● **Object change descriptions**:

────────────────────────────────────────

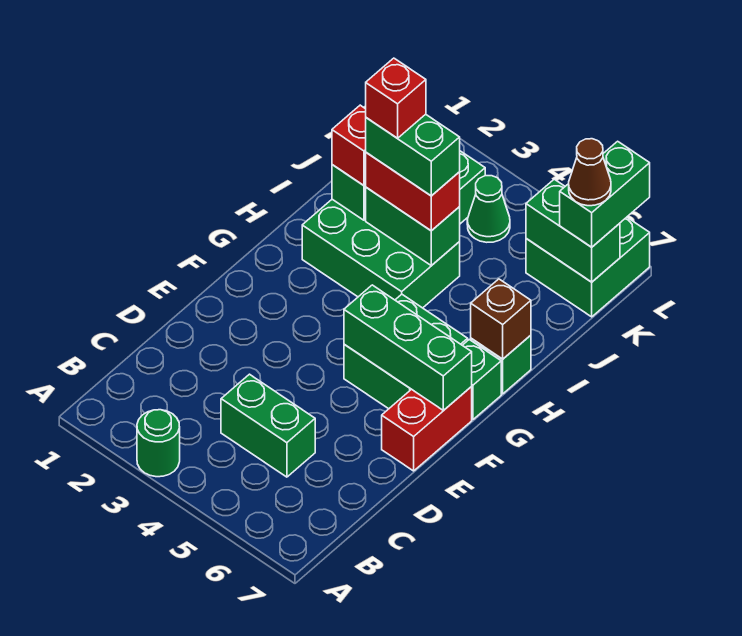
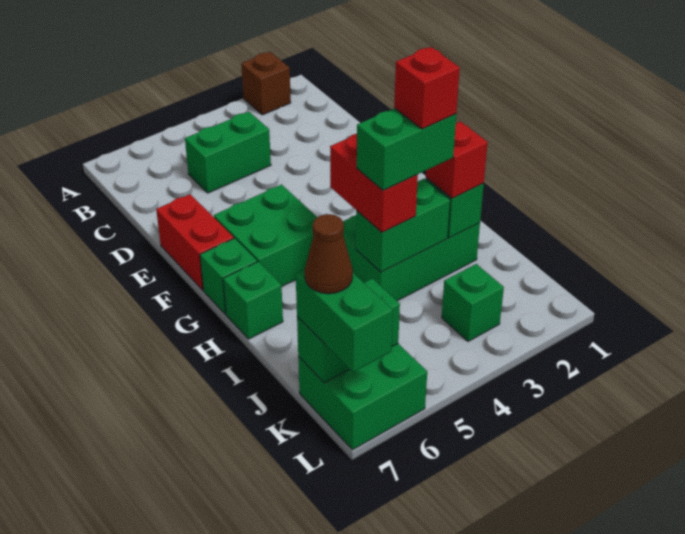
green round brick A3 level 1 -> none
green brick F5:F7 level 2 -> none
brown brick H7 level 2 -> brown brick A2 level 1
red brick I3:I4 level 3 -> red brick H4:I4 level 3
green cone K4 level 1 -> none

────────────────────────────────────────

● **EXERCISE REQUIREMENTS**: Without the pictures, copy all of the entries exactly as they appear.

● **TASK OUTPUT**:
green round brick A3 level 1 -> none
green brick F5:F7 level 2 -> none
brown brick H7 level 2 -> brown brick A2 level 1
red brick I3:I4 level 3 -> red brick H4:I4 level 3
green cone K4 level 1 -> none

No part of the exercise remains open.